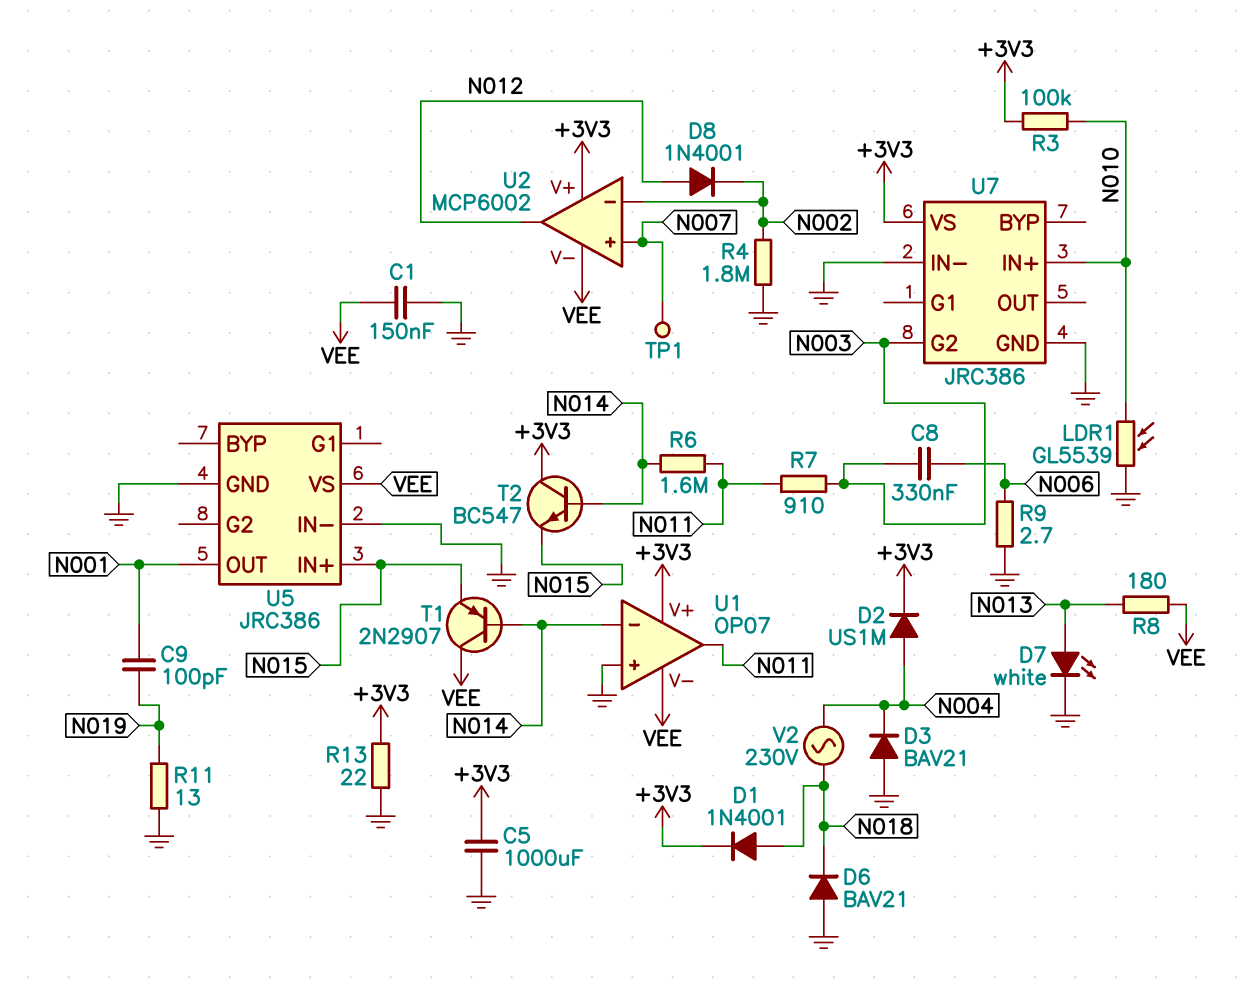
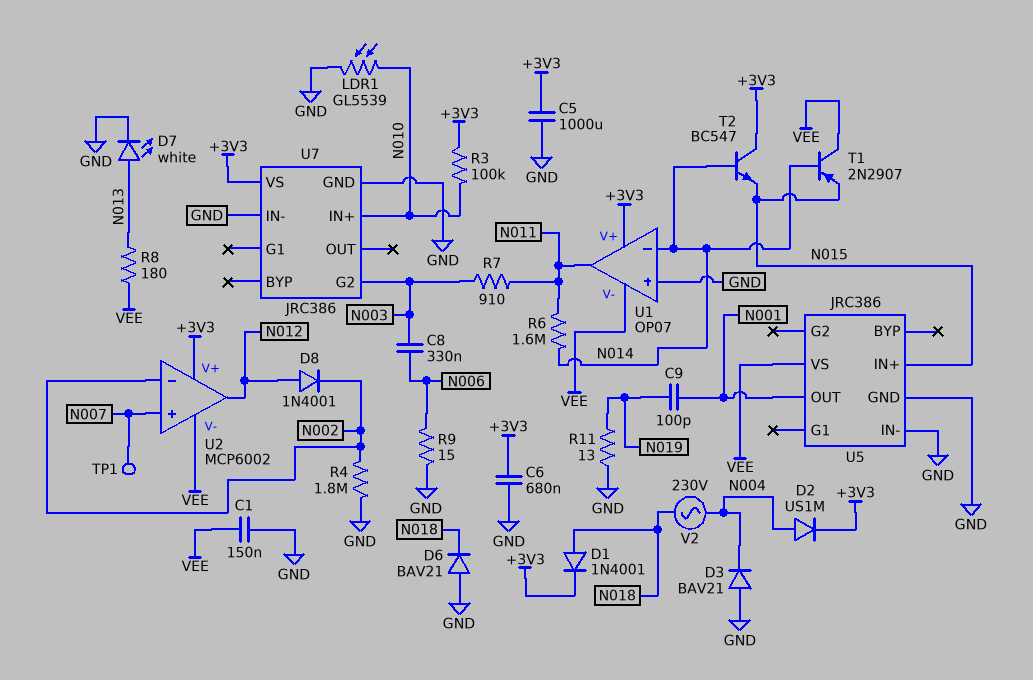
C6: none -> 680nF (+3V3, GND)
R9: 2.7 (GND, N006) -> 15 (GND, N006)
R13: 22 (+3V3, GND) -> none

==============================

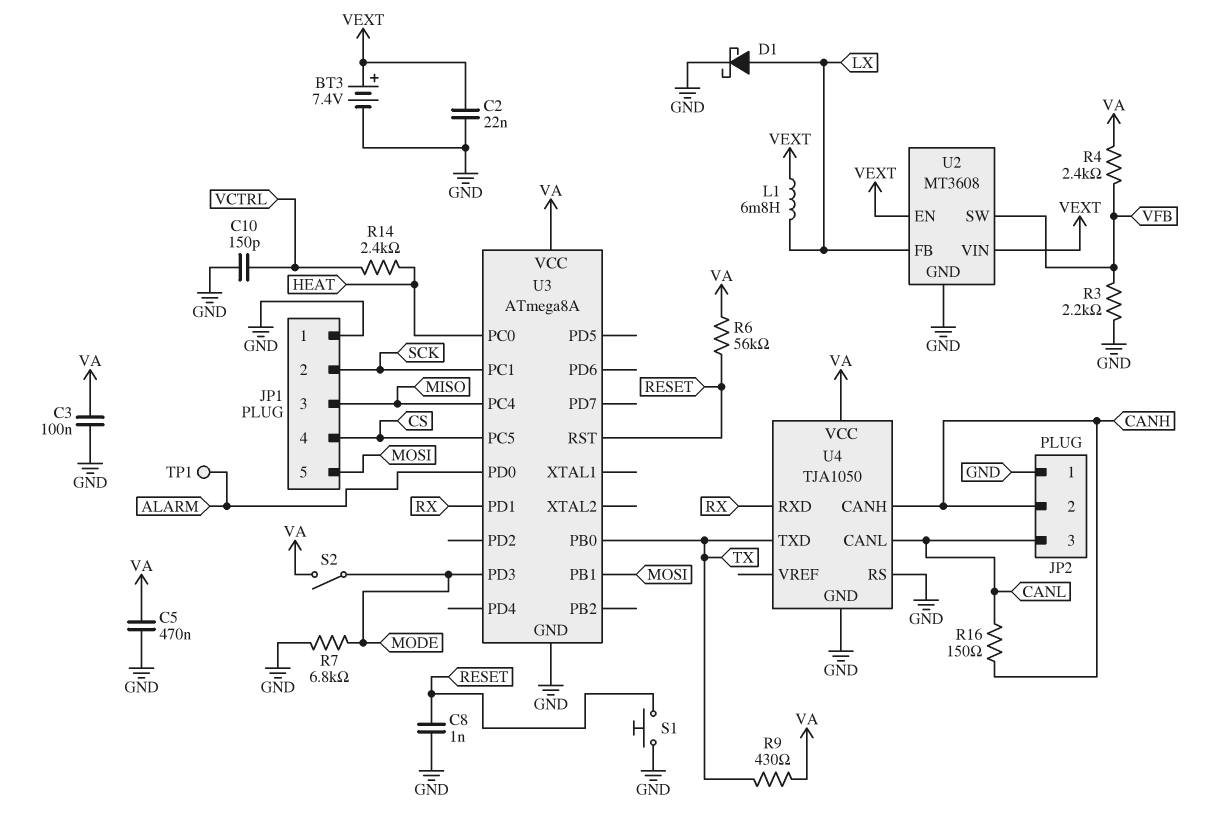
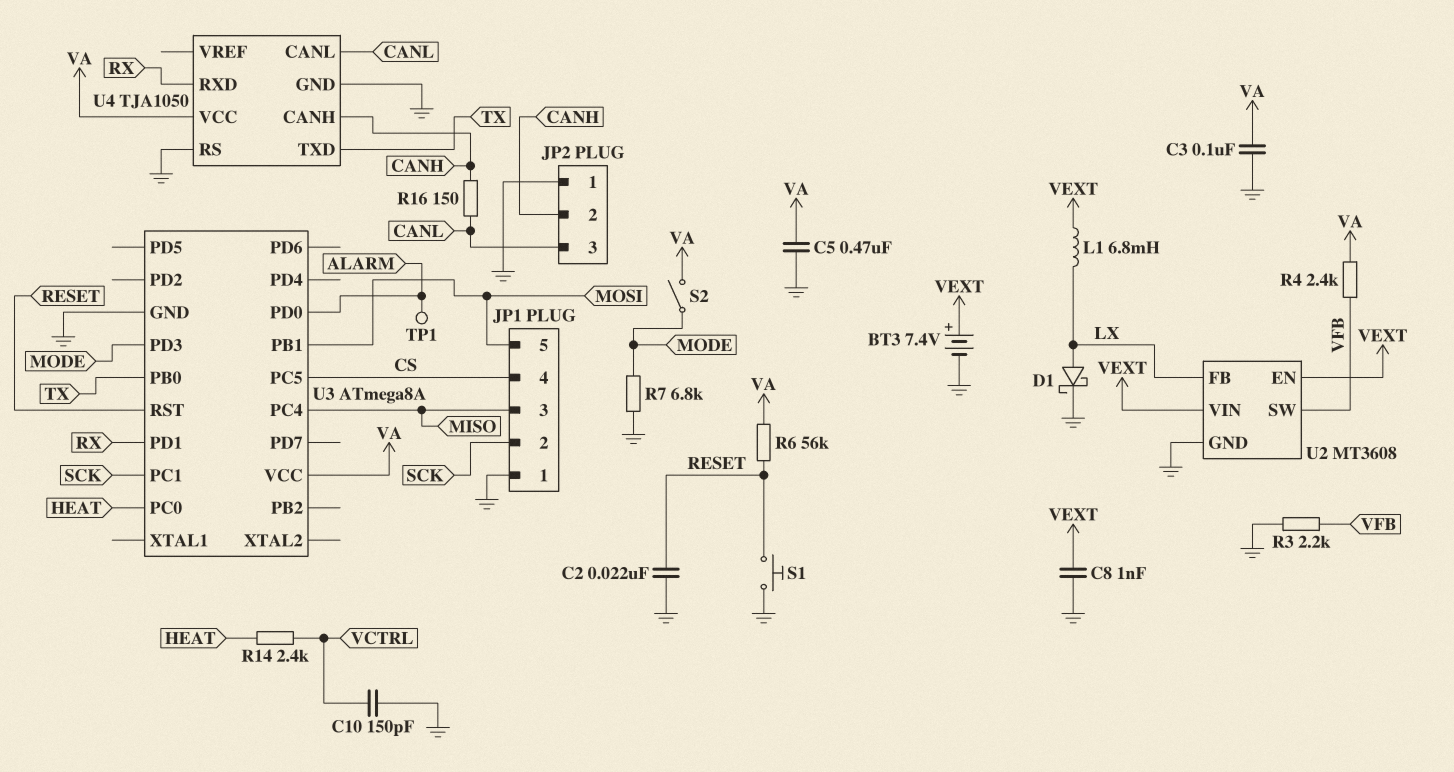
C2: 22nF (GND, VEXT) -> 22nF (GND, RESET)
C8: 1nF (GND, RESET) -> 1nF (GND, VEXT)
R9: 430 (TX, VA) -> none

==============================

## [Task description]
From the listing above, copy every line where the string "RESET" is found.

## [Written reply]
C2: 22nF (GND, VEXT) -> 22nF (GND, RESET)
C8: 1nF (GND, RESET) -> 1nF (GND, VEXT)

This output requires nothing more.